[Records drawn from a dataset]
=== Begin Enclosure ===

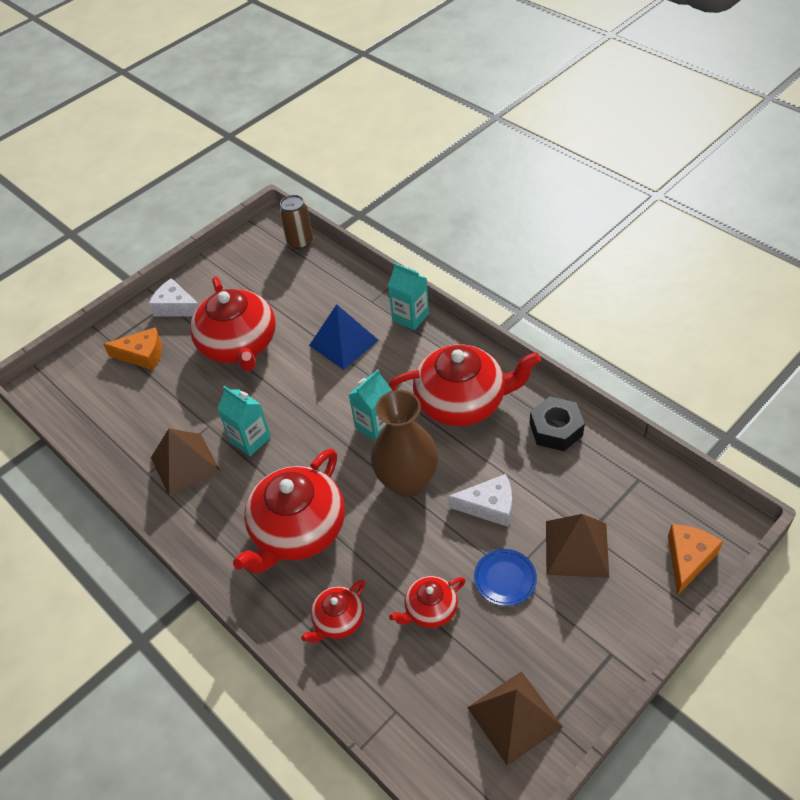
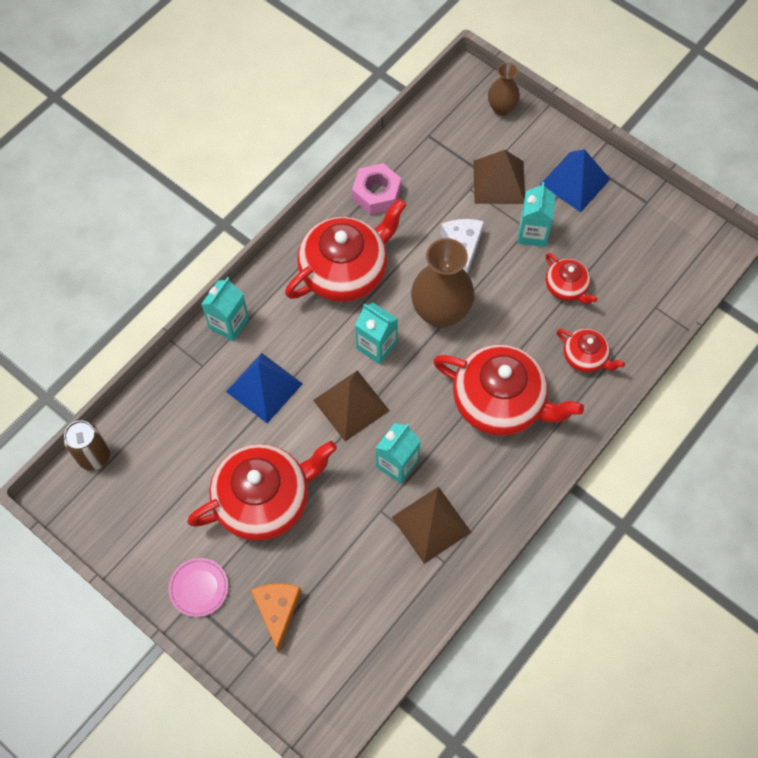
camera: 100 degrees left, 15 degrees up
(176, 307) = (199, 588): white cheese -> pink plate
(462, 402) = (345, 271): red teapot -> red teapot turned 60 degrees clockwise
(505, 579) = (532, 233): blue plate -> turquoise carton
(514, 717) = (646, 226): brown pyramid -> brown pyramid (351, 405)
(556, 429) = (376, 194): black nut -> pink nut
(581, 635) = (575, 181): none -> blue pyramid
(688, 559) = (501, 108): orange cheese -> brown vase

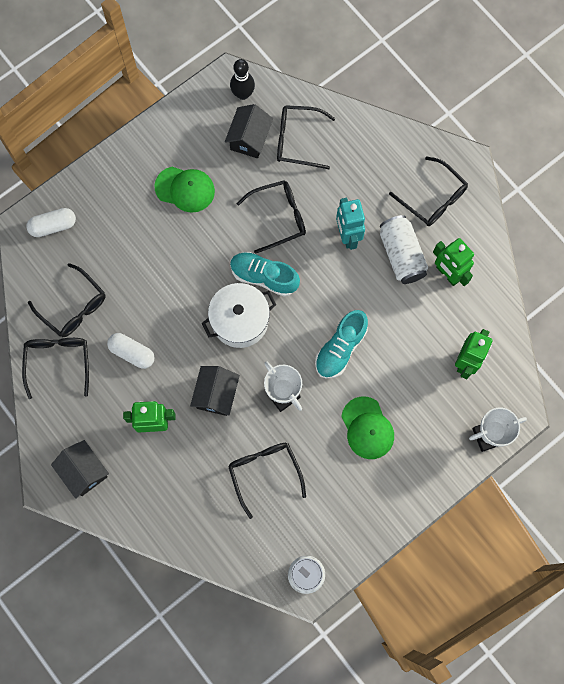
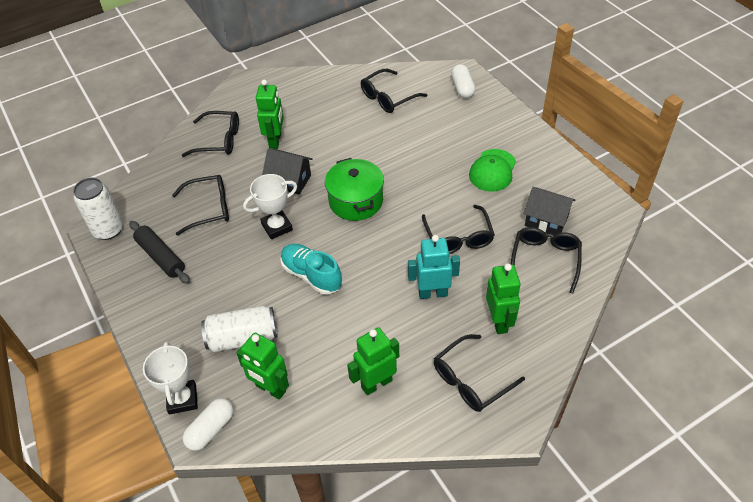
camera: 100 degrees right, 25 degrees down
(58, 362) = (343, 88): black glasses -> black glasses (219, 140)
(84, 471) = (249, 100): black house -> none
(132, 353) = (341, 130): white capsule -> white capsule (211, 429)
(240, 321) = (356, 201): white pot -> green pot
(243, 94) = (597, 219): black bowling pin -> none
(264, 277) = (397, 221): turquoise shoe -> none
(335, 505) = (161, 257): none -> black rolling pin
(367, 428) = (225, 289): green cap -> none
(371, 178) = (499, 321): none -> green robot
(401, 255) = (405, 340): white can -> white can (243, 338)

=== End Enclosure ===

**What you are asked to do**.
Tell me how many lines of the data hold the word "blue", giving only the number.

**Task response**.
2